- _What needs to be done_
Could you transcribe each record below exactly as written, setting the pictures aside?

= Beginning of Section =

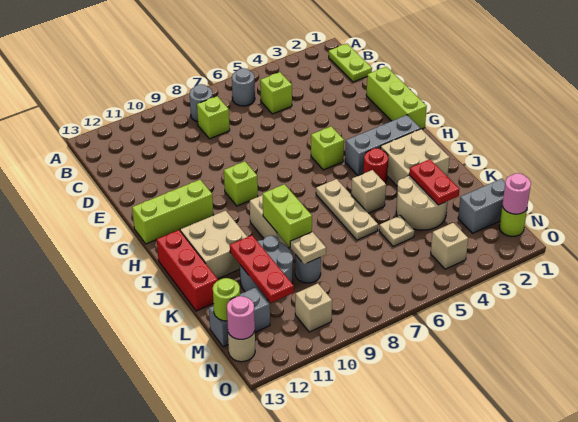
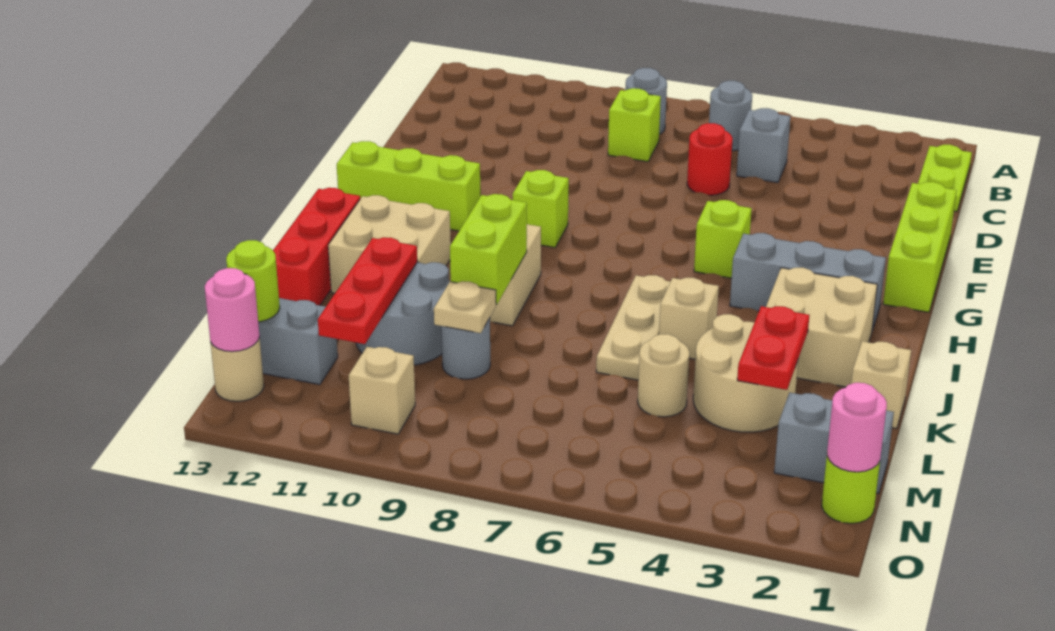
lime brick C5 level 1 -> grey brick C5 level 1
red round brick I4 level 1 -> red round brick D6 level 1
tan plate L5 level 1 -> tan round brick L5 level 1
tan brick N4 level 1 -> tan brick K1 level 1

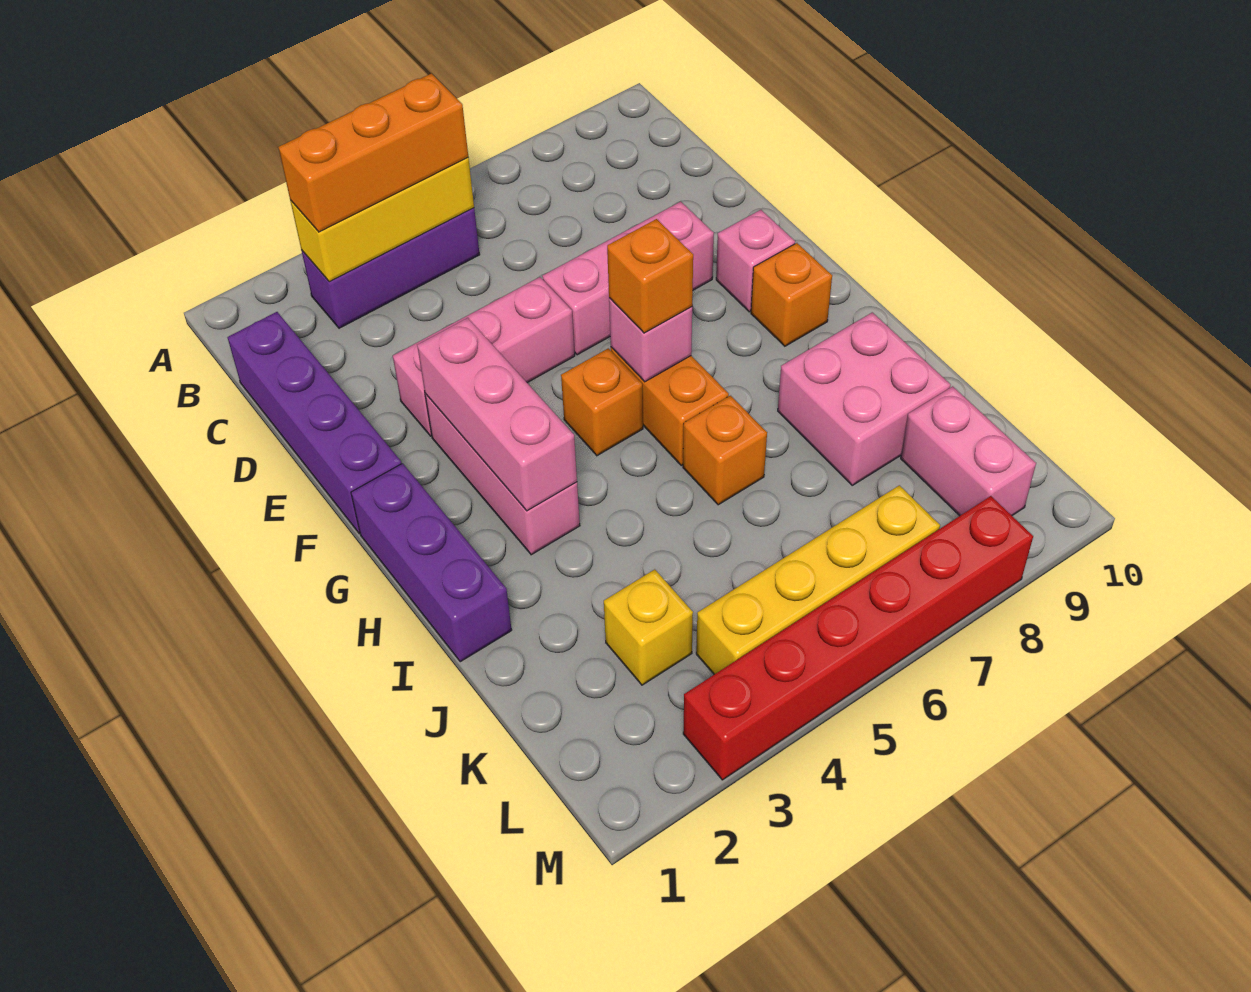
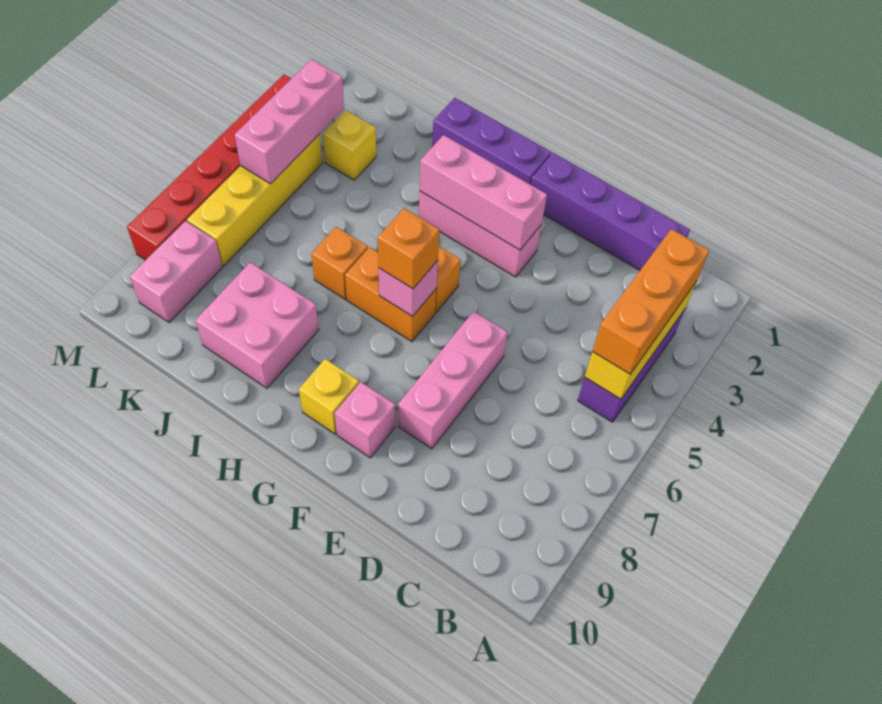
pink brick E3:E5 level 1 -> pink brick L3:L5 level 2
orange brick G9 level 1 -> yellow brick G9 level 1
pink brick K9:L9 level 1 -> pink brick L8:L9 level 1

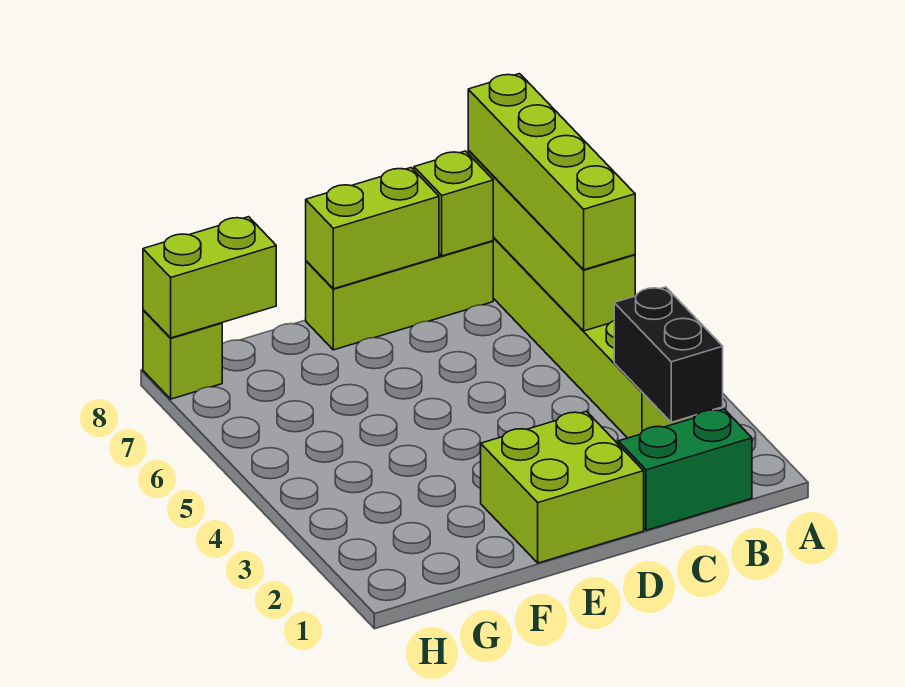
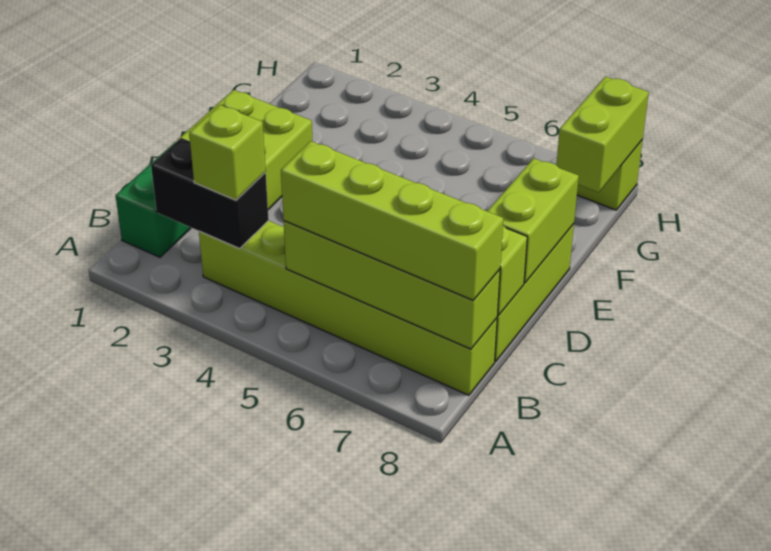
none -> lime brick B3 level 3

= End of Section =

- _Result_
lime brick C5 level 1 -> grey brick C5 level 1
red round brick I4 level 1 -> red round brick D6 level 1
tan plate L5 level 1 -> tan round brick L5 level 1
tan brick N4 level 1 -> tan brick K1 level 1

pink brick E3:E5 level 1 -> pink brick L3:L5 level 2
orange brick G9 level 1 -> yellow brick G9 level 1
pink brick K9:L9 level 1 -> pink brick L8:L9 level 1

none -> lime brick B3 level 3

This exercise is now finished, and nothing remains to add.